◆ What is being asked ◆
Look below for the line with "R6: 910 (BR_R, VX) -> 2.2k (BR_R, VX)". Extract that line and each one after it through the last, word for word.

___ Dataset records

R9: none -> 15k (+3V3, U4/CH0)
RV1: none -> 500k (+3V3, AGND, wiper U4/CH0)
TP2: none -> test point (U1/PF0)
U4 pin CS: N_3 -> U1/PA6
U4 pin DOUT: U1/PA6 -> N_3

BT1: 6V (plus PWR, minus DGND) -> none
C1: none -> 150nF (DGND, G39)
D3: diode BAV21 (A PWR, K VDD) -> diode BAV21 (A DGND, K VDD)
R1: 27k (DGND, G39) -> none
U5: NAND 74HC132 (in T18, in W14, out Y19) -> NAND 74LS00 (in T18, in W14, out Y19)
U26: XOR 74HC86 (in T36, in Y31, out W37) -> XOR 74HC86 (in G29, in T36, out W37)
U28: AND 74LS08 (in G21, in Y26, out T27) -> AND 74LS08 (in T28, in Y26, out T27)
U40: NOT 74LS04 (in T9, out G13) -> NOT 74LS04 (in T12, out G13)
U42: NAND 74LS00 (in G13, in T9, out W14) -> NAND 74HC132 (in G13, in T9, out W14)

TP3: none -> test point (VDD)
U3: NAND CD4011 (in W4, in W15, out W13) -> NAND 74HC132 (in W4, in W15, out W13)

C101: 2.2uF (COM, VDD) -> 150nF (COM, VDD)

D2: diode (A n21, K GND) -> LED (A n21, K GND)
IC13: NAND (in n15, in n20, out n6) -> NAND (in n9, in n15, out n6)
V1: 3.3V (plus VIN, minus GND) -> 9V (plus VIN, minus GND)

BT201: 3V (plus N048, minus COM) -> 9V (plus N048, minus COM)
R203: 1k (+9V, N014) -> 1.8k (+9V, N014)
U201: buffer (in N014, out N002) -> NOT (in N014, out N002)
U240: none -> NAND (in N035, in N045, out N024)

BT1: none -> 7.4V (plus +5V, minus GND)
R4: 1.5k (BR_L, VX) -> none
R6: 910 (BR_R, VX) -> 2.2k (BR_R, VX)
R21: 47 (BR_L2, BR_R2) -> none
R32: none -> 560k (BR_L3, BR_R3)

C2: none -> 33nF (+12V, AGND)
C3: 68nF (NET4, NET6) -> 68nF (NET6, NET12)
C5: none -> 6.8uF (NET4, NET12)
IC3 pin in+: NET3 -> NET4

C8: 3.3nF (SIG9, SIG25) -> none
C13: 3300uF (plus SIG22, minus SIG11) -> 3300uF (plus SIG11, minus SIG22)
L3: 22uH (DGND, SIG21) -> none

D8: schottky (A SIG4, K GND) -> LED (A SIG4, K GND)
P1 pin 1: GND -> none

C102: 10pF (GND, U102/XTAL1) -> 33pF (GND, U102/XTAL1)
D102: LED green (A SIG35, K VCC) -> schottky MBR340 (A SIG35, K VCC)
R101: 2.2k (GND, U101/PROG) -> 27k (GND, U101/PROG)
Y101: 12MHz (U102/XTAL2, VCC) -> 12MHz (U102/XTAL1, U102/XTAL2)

______

◆ Response to this exercise ◆
R6: 910 (BR_R, VX) -> 2.2k (BR_R, VX)
R21: 47 (BR_L2, BR_R2) -> none
R32: none -> 560k (BR_L3, BR_R3)

C2: none -> 33nF (+12V, AGND)
C3: 68nF (NET4, NET6) -> 68nF (NET6, NET12)
C5: none -> 6.8uF (NET4, NET12)
IC3 pin in+: NET3 -> NET4

C8: 3.3nF (SIG9, SIG25) -> none
C13: 3300uF (plus SIG22, minus SIG11) -> 3300uF (plus SIG11, minus SIG22)
L3: 22uH (DGND, SIG21) -> none

D8: schottky (A SIG4, K GND) -> LED (A SIG4, K GND)
P1 pin 1: GND -> none

C102: 10pF (GND, U102/XTAL1) -> 33pF (GND, U102/XTAL1)
D102: LED green (A SIG35, K VCC) -> schottky MBR340 (A SIG35, K VCC)
R101: 2.2k (GND, U101/PROG) -> 27k (GND, U101/PROG)
Y101: 12MHz (U102/XTAL2, VCC) -> 12MHz (U102/XTAL1, U102/XTAL2)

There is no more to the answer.